### Material supplied
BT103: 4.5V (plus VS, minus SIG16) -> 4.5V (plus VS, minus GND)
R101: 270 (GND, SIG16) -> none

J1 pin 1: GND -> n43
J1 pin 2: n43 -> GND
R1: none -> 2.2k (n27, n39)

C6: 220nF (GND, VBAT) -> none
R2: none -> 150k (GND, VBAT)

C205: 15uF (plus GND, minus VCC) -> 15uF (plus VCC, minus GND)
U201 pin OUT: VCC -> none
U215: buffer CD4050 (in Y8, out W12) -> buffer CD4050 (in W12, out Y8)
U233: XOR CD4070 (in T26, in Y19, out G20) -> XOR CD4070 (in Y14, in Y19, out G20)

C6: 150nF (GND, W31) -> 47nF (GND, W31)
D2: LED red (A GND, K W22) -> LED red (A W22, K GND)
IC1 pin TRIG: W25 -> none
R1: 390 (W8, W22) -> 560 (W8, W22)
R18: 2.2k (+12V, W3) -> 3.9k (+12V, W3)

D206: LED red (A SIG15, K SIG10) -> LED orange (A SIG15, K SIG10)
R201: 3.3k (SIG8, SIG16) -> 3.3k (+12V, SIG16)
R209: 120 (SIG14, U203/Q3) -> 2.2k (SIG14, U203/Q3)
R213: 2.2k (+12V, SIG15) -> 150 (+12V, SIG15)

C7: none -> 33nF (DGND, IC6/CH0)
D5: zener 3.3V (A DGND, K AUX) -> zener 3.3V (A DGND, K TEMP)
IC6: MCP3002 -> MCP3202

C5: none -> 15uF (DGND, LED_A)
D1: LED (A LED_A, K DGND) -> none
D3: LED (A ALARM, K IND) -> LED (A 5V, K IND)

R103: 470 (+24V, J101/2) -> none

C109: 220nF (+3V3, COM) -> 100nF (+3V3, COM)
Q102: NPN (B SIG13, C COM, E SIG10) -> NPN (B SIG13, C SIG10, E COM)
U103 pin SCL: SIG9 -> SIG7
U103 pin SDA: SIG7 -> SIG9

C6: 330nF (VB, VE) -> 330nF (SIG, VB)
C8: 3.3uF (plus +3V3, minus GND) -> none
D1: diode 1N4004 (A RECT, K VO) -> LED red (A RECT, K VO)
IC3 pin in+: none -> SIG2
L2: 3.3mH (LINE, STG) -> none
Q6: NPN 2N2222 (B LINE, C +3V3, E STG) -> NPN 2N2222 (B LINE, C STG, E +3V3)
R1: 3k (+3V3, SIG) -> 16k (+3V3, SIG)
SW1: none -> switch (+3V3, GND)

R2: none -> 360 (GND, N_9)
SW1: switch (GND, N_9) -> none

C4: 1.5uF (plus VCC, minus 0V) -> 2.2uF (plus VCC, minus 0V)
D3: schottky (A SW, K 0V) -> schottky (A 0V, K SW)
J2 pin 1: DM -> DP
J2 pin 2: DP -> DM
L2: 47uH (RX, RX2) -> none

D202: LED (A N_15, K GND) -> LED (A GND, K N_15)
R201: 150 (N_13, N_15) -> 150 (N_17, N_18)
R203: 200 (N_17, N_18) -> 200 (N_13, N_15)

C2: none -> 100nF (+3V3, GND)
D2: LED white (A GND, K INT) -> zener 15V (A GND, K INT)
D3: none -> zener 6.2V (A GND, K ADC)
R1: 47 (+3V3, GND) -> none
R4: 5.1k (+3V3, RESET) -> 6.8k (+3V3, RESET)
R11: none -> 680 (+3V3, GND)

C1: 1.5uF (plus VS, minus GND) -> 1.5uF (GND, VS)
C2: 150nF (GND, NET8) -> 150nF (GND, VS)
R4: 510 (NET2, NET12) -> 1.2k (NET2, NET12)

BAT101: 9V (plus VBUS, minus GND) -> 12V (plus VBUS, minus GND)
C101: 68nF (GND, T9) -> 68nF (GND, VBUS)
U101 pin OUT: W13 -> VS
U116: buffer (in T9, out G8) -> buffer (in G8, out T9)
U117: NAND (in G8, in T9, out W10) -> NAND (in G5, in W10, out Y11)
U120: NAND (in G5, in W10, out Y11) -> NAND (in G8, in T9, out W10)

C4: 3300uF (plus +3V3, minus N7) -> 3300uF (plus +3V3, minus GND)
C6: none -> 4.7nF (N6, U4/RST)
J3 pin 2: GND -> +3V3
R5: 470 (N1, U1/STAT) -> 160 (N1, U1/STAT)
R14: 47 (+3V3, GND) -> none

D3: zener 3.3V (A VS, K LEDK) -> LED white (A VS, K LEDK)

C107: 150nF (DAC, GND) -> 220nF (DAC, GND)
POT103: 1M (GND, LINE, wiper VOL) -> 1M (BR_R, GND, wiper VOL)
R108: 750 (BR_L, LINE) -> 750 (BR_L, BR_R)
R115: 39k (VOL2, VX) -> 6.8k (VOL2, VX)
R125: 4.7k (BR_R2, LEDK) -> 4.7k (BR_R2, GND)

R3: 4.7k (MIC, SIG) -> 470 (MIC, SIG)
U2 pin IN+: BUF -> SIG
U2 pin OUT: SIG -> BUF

### Work task
Reproduce the records above exactly, from the first line through the line containing "U215: buffer CD4050", and output nothing else.

### Answer box
BT103: 4.5V (plus VS, minus SIG16) -> 4.5V (plus VS, minus GND)
R101: 270 (GND, SIG16) -> none

J1 pin 1: GND -> n43
J1 pin 2: n43 -> GND
R1: none -> 2.2k (n27, n39)

C6: 220nF (GND, VBAT) -> none
R2: none -> 150k (GND, VBAT)

C205: 15uF (plus GND, minus VCC) -> 15uF (plus VCC, minus GND)
U201 pin OUT: VCC -> none
U215: buffer CD4050 (in Y8, out W12) -> buffer CD4050 (in W12, out Y8)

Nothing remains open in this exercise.